(Colored item counts)
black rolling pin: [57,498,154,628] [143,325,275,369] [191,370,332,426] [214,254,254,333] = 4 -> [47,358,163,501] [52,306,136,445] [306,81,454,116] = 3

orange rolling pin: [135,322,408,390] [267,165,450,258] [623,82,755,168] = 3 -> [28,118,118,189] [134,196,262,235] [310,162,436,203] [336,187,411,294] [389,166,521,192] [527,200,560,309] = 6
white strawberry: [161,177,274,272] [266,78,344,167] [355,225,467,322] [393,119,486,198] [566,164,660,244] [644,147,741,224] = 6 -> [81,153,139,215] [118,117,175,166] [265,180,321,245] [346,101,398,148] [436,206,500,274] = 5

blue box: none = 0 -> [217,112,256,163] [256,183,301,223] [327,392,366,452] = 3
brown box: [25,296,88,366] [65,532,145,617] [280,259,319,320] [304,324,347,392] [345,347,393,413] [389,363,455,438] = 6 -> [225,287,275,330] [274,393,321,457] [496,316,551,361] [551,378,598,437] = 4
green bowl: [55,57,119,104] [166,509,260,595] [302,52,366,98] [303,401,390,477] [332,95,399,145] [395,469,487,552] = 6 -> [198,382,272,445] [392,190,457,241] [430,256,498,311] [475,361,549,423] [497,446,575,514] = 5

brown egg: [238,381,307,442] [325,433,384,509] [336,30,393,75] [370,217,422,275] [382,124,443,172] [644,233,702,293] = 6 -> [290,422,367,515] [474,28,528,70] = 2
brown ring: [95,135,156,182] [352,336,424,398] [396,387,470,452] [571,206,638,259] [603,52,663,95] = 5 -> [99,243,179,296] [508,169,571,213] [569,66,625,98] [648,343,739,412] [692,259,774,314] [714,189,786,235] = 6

__Task statement__: Having read the records above, print them out again exactly.

__Solution to the exercise__:
black rolling pin: [57,498,154,628] [143,325,275,369] [191,370,332,426] [214,254,254,333] = 4 -> [47,358,163,501] [52,306,136,445] [306,81,454,116] = 3

orange rolling pin: [135,322,408,390] [267,165,450,258] [623,82,755,168] = 3 -> [28,118,118,189] [134,196,262,235] [310,162,436,203] [336,187,411,294] [389,166,521,192] [527,200,560,309] = 6
white strawberry: [161,177,274,272] [266,78,344,167] [355,225,467,322] [393,119,486,198] [566,164,660,244] [644,147,741,224] = 6 -> [81,153,139,215] [118,117,175,166] [265,180,321,245] [346,101,398,148] [436,206,500,274] = 5

blue box: none = 0 -> [217,112,256,163] [256,183,301,223] [327,392,366,452] = 3
brown box: [25,296,88,366] [65,532,145,617] [280,259,319,320] [304,324,347,392] [345,347,393,413] [389,363,455,438] = 6 -> [225,287,275,330] [274,393,321,457] [496,316,551,361] [551,378,598,437] = 4
green bowl: [55,57,119,104] [166,509,260,595] [302,52,366,98] [303,401,390,477] [332,95,399,145] [395,469,487,552] = 6 -> [198,382,272,445] [392,190,457,241] [430,256,498,311] [475,361,549,423] [497,446,575,514] = 5

brown egg: [238,381,307,442] [325,433,384,509] [336,30,393,75] [370,217,422,275] [382,124,443,172] [644,233,702,293] = 6 -> [290,422,367,515] [474,28,528,70] = 2
brown ring: [95,135,156,182] [352,336,424,398] [396,387,470,452] [571,206,638,259] [603,52,663,95] = 5 -> [99,243,179,296] [508,169,571,213] [569,66,625,98] [648,343,739,412] [692,259,774,314] [714,189,786,235] = 6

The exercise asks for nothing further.